Assignment: Without including any image, repeat every record exactly.

[Scene comparison data]
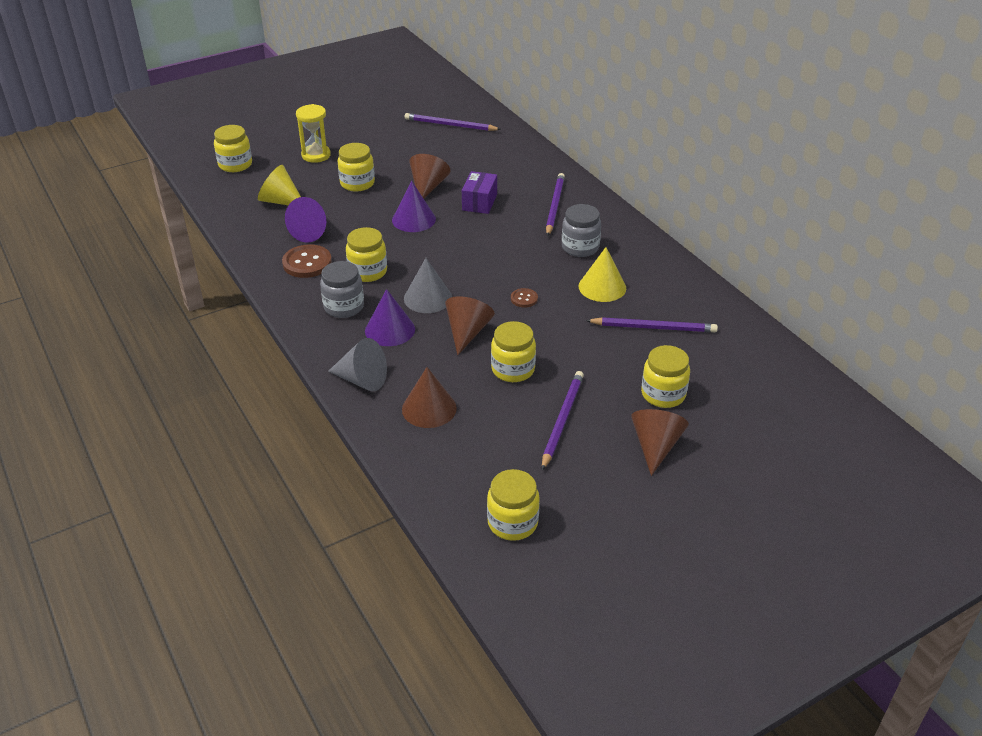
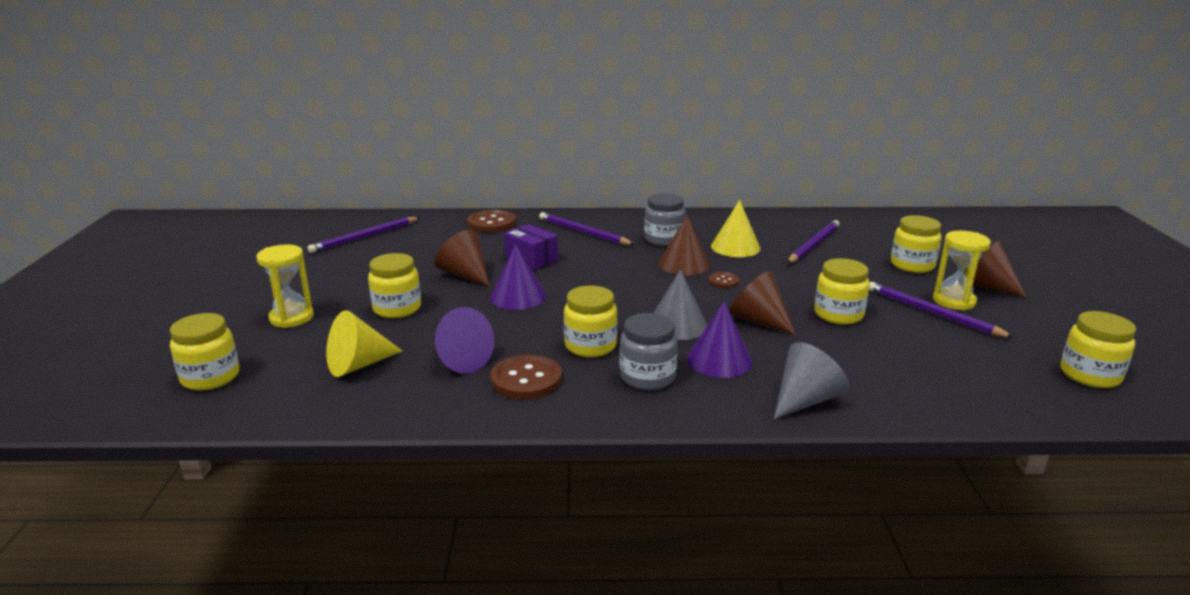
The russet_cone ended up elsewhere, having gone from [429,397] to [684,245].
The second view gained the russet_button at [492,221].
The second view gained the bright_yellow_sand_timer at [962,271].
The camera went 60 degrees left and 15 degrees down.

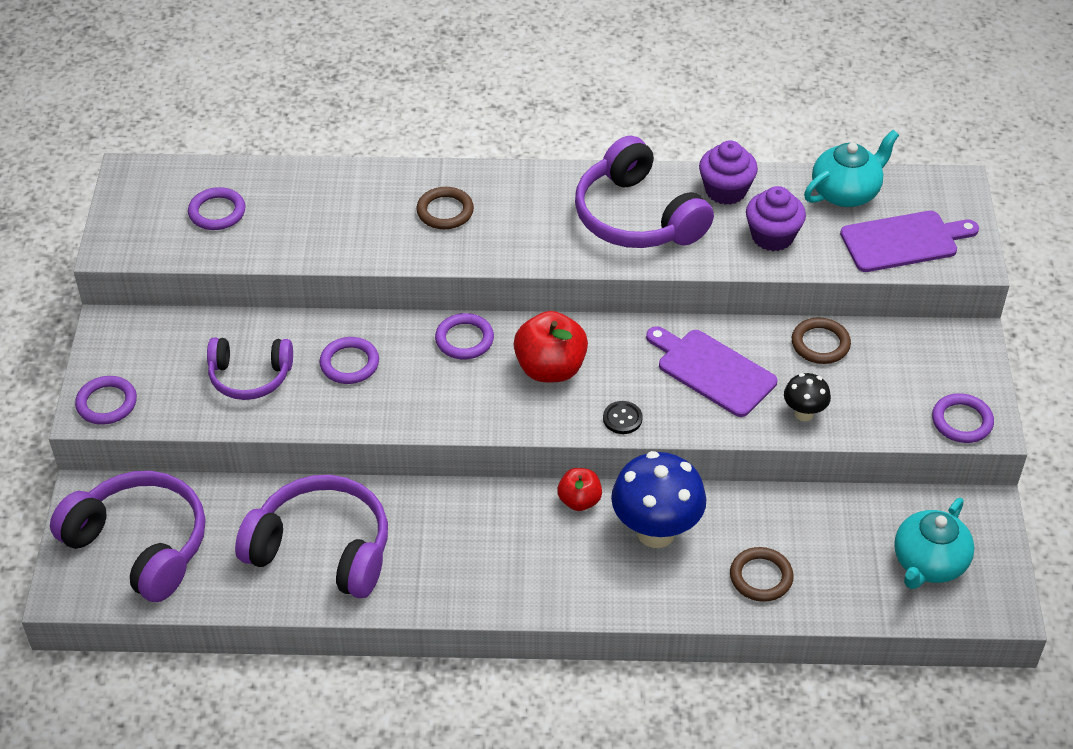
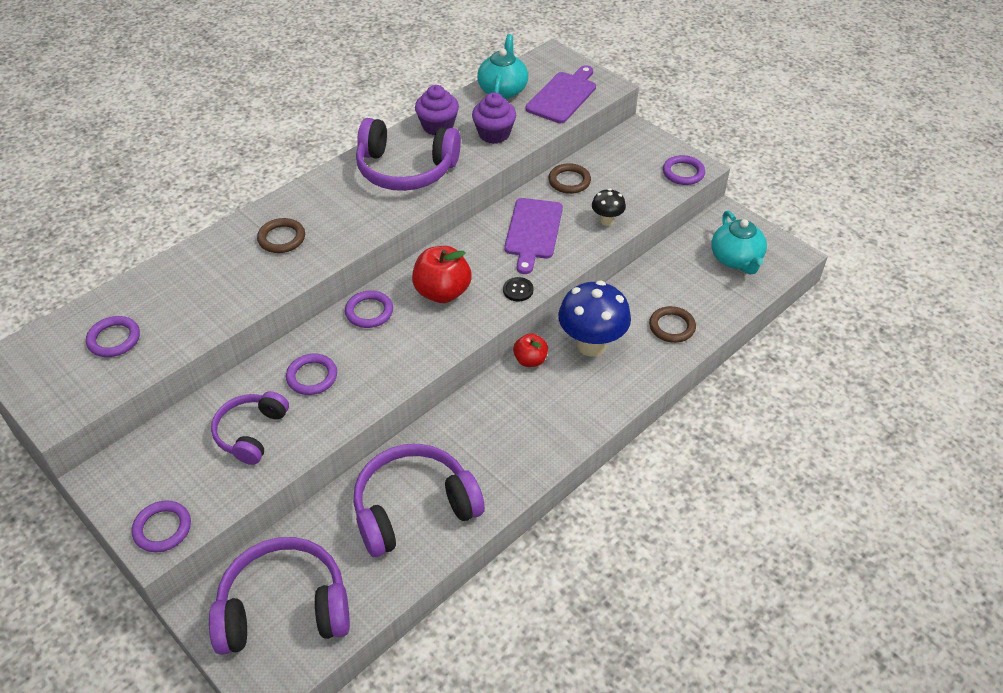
The purple_bread_board at [711,371] ended up facing another way, 75 degrees counterclockwise from before.
The purple_headset at [250,369] ended up facing another way, 150 degrees clockwise from before.
The camera went 45 degrees left and 0 degrees up.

Your response:
The russet_cone ended up elsewhere, having gone from [429,397] to [684,245].
The second view gained the russet_button at [492,221].
The second view gained the bright_yellow_sand_timer at [962,271].
The camera went 60 degrees left and 15 degrees down.

The purple_bread_board at [711,371] ended up facing another way, 75 degrees counterclockwise from before.
The purple_headset at [250,369] ended up facing another way, 150 degrees clockwise from before.
The camera went 45 degrees left and 0 degrees up.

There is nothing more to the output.